**Instructions for the task**:
Copy everything from the start of the entries down to the line containing "136: (446, 523)", including both ends, and reproduce those lines exactly as they appear.

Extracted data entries
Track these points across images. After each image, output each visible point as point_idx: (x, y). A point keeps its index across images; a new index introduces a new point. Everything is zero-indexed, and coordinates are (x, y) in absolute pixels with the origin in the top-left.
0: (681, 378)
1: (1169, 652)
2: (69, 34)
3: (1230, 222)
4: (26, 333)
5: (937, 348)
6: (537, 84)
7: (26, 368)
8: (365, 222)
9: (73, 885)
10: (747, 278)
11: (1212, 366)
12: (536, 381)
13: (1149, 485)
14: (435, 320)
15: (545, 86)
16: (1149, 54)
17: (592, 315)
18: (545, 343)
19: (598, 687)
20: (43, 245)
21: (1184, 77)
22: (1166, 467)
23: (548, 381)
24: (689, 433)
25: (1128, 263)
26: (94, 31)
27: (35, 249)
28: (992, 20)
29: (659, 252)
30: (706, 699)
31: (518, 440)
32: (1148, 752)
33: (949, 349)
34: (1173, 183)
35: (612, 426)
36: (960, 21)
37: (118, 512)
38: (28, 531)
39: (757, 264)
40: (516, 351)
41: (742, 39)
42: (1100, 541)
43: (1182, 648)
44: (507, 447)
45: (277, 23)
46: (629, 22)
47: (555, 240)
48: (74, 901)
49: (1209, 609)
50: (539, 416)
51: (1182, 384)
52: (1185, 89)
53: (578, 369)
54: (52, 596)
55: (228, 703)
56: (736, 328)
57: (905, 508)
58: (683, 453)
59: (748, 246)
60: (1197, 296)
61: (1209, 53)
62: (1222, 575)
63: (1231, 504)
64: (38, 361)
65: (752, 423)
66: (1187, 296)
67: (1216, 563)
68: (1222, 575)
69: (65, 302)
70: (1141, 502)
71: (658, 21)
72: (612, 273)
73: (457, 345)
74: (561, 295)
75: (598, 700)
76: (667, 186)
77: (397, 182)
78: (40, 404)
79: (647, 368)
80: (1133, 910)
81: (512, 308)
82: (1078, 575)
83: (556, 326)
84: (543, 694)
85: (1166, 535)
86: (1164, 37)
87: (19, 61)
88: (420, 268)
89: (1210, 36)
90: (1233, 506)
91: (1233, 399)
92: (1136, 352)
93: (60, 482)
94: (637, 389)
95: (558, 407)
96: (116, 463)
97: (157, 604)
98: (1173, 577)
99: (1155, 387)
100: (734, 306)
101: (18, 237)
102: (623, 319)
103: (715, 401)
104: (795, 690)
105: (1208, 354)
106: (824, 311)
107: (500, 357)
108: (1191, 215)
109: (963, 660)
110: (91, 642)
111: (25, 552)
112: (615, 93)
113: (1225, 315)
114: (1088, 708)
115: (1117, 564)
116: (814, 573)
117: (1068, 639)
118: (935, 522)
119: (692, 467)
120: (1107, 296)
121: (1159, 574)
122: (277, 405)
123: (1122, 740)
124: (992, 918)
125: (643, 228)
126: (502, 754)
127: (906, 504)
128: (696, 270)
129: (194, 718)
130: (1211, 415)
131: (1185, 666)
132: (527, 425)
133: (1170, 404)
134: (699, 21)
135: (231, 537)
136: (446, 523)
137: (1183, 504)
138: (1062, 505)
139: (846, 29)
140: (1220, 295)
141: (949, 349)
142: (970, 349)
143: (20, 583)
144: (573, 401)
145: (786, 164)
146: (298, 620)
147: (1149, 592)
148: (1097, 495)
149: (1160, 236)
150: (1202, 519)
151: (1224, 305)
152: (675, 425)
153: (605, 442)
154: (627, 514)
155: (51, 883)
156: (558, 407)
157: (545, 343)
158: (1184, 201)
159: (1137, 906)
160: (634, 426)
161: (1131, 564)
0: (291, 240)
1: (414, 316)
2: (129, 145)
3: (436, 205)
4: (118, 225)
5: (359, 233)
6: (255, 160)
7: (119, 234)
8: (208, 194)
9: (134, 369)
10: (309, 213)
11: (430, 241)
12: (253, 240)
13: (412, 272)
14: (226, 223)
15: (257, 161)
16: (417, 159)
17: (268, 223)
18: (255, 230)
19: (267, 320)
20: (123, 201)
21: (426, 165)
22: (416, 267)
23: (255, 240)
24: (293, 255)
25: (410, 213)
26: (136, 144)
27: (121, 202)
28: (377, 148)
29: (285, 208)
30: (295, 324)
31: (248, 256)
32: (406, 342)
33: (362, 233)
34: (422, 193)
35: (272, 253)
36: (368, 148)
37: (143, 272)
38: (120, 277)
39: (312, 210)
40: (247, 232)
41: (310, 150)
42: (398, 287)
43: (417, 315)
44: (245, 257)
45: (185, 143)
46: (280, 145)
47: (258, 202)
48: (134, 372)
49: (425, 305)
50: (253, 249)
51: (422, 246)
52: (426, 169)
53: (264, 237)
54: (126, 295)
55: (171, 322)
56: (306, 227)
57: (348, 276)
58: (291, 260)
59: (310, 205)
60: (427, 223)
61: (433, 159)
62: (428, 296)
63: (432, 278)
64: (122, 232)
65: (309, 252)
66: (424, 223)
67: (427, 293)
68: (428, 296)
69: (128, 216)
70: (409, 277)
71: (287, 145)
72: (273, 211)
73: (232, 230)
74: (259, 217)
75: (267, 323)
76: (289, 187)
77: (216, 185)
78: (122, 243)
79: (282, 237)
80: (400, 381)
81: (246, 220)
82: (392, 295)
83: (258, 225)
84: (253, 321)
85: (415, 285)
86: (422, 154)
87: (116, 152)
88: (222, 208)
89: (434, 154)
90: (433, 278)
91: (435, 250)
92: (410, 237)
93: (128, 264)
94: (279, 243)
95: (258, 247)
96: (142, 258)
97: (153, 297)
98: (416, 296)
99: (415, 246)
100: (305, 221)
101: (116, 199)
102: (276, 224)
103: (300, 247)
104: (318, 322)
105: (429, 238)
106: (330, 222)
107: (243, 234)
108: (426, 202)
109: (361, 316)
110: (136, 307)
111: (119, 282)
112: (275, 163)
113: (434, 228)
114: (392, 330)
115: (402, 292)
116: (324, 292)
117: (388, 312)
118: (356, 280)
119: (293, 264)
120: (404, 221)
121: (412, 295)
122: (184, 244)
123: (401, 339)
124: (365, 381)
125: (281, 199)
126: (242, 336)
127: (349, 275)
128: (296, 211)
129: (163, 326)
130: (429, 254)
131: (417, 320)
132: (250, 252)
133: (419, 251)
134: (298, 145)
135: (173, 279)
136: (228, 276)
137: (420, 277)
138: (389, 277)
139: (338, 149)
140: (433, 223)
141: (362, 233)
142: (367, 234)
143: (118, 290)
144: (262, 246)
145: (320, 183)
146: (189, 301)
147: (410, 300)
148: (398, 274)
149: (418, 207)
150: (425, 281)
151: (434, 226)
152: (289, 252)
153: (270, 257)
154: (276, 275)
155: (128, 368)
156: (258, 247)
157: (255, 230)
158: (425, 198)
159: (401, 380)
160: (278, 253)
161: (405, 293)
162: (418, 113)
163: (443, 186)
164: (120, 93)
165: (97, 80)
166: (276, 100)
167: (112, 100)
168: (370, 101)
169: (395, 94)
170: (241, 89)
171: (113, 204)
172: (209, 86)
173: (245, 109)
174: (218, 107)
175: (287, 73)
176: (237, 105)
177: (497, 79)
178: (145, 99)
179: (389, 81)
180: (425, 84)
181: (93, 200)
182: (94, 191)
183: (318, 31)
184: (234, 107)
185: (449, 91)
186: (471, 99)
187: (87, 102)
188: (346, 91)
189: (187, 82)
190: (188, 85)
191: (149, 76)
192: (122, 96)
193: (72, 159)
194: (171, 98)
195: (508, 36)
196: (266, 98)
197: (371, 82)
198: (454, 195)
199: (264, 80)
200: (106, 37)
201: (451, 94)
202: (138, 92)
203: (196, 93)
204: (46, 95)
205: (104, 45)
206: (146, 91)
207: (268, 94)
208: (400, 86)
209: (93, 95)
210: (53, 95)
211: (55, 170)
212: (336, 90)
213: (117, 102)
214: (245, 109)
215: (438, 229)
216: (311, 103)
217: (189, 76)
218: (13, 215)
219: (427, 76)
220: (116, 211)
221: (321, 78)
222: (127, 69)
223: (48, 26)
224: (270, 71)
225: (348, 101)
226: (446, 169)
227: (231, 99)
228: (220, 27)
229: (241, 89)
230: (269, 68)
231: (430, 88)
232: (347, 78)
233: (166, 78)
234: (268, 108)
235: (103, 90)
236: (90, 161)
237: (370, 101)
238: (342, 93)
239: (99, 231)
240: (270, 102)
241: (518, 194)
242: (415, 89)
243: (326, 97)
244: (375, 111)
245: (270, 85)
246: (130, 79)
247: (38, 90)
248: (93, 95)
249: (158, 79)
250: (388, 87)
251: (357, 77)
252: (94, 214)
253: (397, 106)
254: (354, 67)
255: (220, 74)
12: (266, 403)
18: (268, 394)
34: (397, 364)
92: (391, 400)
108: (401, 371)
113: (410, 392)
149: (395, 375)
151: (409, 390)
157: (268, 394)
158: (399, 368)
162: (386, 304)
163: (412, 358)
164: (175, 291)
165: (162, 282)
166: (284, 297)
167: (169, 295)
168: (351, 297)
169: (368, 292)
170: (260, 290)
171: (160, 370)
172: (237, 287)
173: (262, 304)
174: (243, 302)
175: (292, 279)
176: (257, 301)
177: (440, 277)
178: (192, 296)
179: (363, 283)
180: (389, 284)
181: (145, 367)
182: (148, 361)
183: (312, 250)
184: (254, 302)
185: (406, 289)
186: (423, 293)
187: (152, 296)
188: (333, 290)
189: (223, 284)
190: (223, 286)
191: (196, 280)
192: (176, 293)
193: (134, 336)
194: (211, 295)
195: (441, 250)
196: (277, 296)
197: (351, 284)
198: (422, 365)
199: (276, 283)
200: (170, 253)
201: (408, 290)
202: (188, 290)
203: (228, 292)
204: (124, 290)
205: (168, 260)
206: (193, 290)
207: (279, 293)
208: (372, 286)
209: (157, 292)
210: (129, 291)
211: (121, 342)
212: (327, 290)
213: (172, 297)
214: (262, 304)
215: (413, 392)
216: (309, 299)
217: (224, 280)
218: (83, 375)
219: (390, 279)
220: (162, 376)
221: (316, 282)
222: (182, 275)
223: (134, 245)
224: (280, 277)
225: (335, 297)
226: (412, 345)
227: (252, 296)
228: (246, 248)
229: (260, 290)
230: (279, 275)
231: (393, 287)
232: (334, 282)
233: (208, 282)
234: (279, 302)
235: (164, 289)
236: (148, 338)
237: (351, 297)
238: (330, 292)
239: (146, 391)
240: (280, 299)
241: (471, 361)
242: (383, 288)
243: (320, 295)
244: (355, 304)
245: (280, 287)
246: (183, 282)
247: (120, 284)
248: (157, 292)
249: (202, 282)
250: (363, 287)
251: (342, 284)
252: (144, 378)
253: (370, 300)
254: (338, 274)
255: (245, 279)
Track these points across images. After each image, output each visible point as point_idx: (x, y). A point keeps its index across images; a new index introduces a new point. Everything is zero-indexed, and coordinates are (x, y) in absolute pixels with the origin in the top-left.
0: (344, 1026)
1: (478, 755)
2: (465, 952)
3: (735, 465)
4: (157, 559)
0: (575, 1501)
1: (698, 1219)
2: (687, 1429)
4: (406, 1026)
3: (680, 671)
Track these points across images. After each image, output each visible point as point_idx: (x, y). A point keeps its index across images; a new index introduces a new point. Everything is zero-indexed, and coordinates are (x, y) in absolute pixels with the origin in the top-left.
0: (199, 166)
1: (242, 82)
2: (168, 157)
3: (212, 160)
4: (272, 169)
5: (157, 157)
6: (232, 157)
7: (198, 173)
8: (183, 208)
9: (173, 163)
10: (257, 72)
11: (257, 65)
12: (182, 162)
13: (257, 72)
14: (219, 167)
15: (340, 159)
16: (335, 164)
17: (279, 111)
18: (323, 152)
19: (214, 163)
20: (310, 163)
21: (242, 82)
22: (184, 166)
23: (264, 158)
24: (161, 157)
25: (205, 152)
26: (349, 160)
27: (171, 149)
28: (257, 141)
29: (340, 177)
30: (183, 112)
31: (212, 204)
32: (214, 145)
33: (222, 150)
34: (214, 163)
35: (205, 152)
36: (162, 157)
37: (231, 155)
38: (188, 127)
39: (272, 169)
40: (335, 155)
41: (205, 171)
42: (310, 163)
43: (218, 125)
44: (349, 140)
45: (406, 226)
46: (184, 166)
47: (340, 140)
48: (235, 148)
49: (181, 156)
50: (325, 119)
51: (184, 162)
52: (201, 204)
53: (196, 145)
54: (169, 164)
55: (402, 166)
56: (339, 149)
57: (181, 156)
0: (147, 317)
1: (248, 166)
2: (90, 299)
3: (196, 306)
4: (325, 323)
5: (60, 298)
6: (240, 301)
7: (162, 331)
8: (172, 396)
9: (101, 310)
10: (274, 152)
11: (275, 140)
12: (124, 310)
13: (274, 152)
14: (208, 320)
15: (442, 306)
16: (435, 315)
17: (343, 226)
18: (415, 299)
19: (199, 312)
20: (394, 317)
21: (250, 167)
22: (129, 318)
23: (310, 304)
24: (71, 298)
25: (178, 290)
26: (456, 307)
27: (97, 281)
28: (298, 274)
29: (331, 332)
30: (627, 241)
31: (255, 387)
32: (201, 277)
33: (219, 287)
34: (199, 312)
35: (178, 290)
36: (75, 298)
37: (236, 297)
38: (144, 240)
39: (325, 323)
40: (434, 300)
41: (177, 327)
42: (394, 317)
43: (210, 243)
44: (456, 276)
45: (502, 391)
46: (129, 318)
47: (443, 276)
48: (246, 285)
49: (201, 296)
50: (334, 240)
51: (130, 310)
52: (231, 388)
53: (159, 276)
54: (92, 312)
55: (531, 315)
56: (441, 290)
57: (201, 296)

**Solution to the problem**:
Track these points across images. After each image, output each visible point as point_idx: (x, y). A point keeps its index across images; a new index introduces a new point. Everything is zero-indexed, and coordinates are (x, y) in absolute pixels with the origin in the top-left.
0: (681, 378)
1: (1169, 652)
2: (69, 34)
3: (1230, 222)
4: (26, 333)
5: (937, 348)
6: (537, 84)
7: (26, 368)
8: (365, 222)
9: (73, 885)
10: (747, 278)
11: (1212, 366)
12: (536, 381)
13: (1149, 485)
14: (435, 320)
15: (545, 86)
16: (1149, 54)
17: (592, 315)
18: (545, 343)
19: (598, 687)
20: (43, 245)
21: (1184, 77)
22: (1166, 467)
23: (548, 381)
24: (689, 433)
25: (1128, 263)
26: (94, 31)
27: (35, 249)
28: (992, 20)
29: (659, 252)
30: (706, 699)
31: (518, 440)
32: (1148, 752)
33: (949, 349)
34: (1173, 183)
35: (612, 426)
36: (960, 21)
37: (118, 512)
38: (28, 531)
39: (757, 264)
40: (516, 351)
41: (742, 39)
42: (1100, 541)
43: (1182, 648)
44: (507, 447)
45: (277, 23)
46: (629, 22)
47: (555, 240)
48: (74, 901)
49: (1209, 609)
50: (539, 416)
51: (1182, 384)
52: (1185, 89)
53: (578, 369)
54: (52, 596)
55: (228, 703)
56: (736, 328)
57: (905, 508)
58: (683, 453)
59: (748, 246)
60: (1197, 296)
61: (1209, 53)
62: (1222, 575)
63: (1231, 504)
64: (38, 361)
65: (752, 423)
66: (1187, 296)
67: (1216, 563)
68: (1222, 575)
69: (65, 302)
70: (1141, 502)
71: (658, 21)
72: (612, 273)
73: (457, 345)
74: (561, 295)
75: (598, 700)
76: (667, 186)
77: (397, 182)
78: (40, 404)
79: (647, 368)
80: (1133, 910)
81: (512, 308)
82: (1078, 575)
83: (556, 326)
84: (543, 694)
85: (1166, 535)
86: (1164, 37)
87: (19, 61)
88: (420, 268)
89: (1210, 36)
90: (1233, 506)
91: (1233, 399)
92: (1136, 352)
93: (60, 482)
94: (637, 389)
95: (558, 407)
96: (116, 463)
97: (157, 604)
98: (1173, 577)
99: (1155, 387)
100: (734, 306)
101: (18, 237)
102: (623, 319)
103: (715, 401)
104: (795, 690)
105: (1208, 354)
106: (824, 311)
107: (500, 357)
108: (1191, 215)
109: (963, 660)
110: (91, 642)
111: (25, 552)
112: (615, 93)
113: (1225, 315)
114: (1088, 708)
115: (1117, 564)
116: (814, 573)
117: (1068, 639)
118: (935, 522)
119: (692, 467)
120: (1107, 296)
121: (1159, 574)
122: (277, 405)
123: (1122, 740)
124: (992, 918)
125: (643, 228)
126: (502, 754)
127: (906, 504)
128: (696, 270)
129: (194, 718)
130: (1211, 415)
131: (1185, 666)
132: (527, 425)
133: (1170, 404)
134: (699, 21)
135: (231, 537)
136: (446, 523)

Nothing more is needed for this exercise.